→ YOUR OBJECTIVE: In your copy, drop the images and return each record exactly as it stands.
#### MATERIAL SUPPLIED
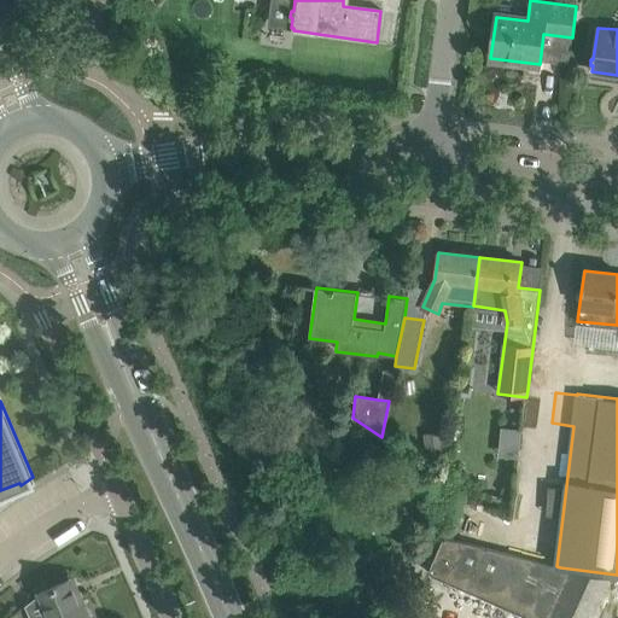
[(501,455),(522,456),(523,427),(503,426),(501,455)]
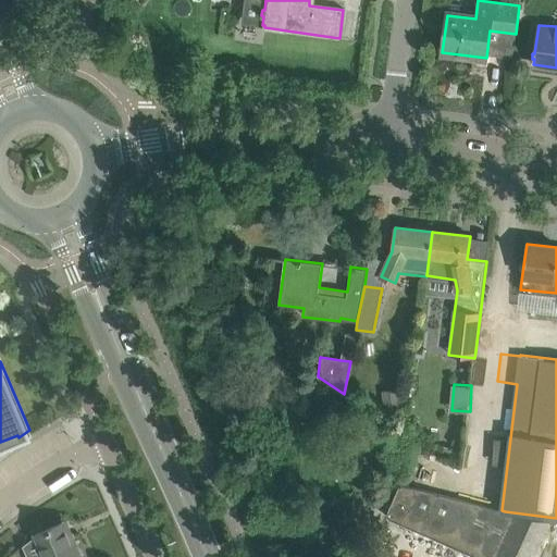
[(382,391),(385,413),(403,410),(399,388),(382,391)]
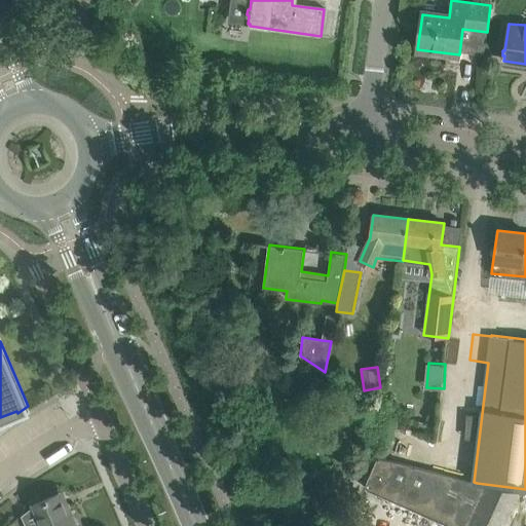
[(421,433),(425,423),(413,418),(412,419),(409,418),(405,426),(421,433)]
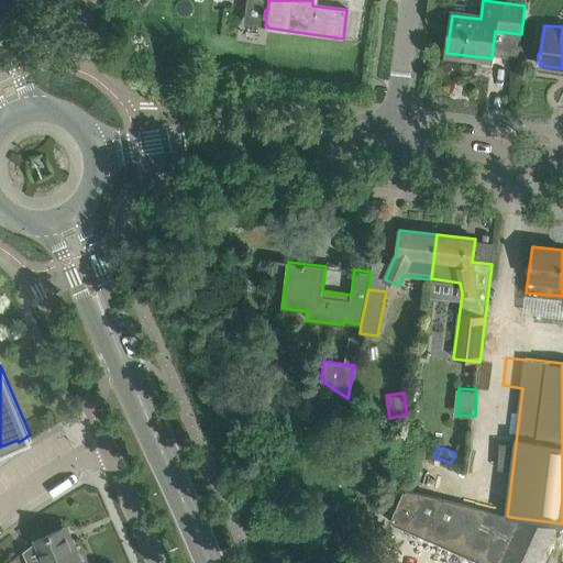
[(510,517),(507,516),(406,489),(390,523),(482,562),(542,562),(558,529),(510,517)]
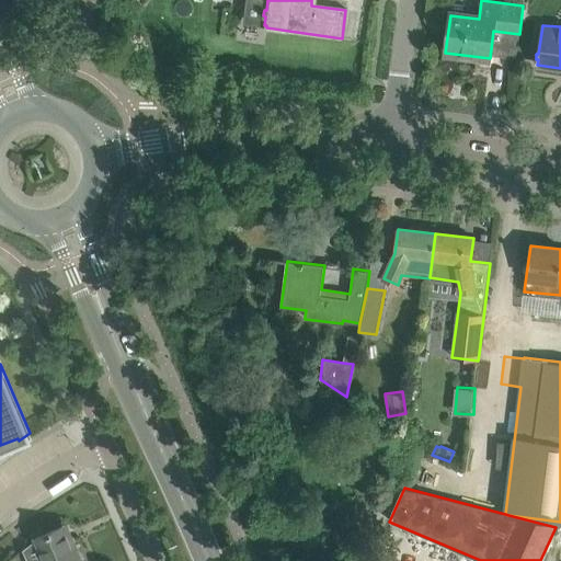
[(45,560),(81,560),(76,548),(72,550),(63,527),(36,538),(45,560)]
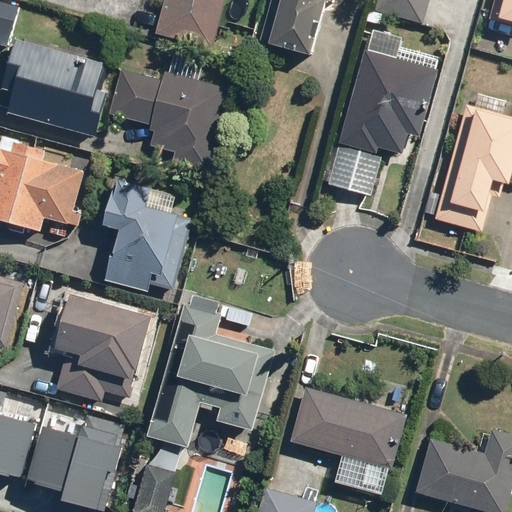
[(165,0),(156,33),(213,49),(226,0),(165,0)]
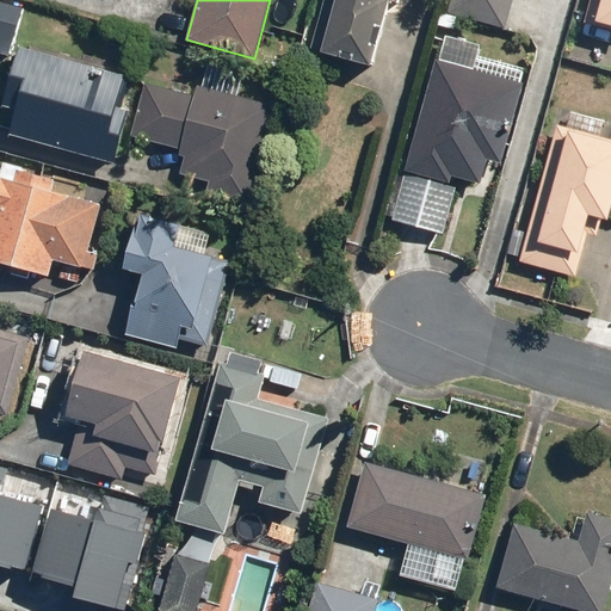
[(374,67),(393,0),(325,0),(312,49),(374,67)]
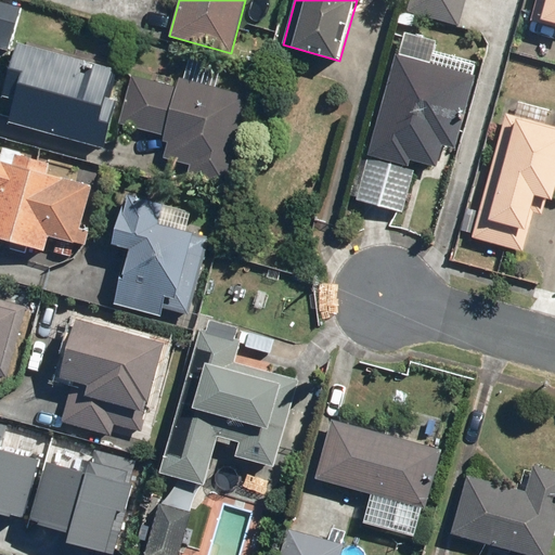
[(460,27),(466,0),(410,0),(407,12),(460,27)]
########
→ RESPONSE AREA:
[(501,455),(522,456),(523,427),(503,426),(501,455)]
[(382,391),(385,413),(403,410),(399,388),(382,391)]
[(421,433),(425,423),(413,418),(412,419),(409,418),(405,426),(421,433)]
[(510,517),(507,516),(406,489),(390,523),(482,562),(542,562),(558,529),(510,517)]
[(45,560),(81,560),(76,548),(72,550),(63,527),(36,538),(45,560)]
[(165,0),(156,33),(213,49),(226,0),(165,0)]
[(374,67),(393,0),(325,0),(312,49),(374,67)]
[(460,27),(466,0),(410,0),(407,12),(460,27)]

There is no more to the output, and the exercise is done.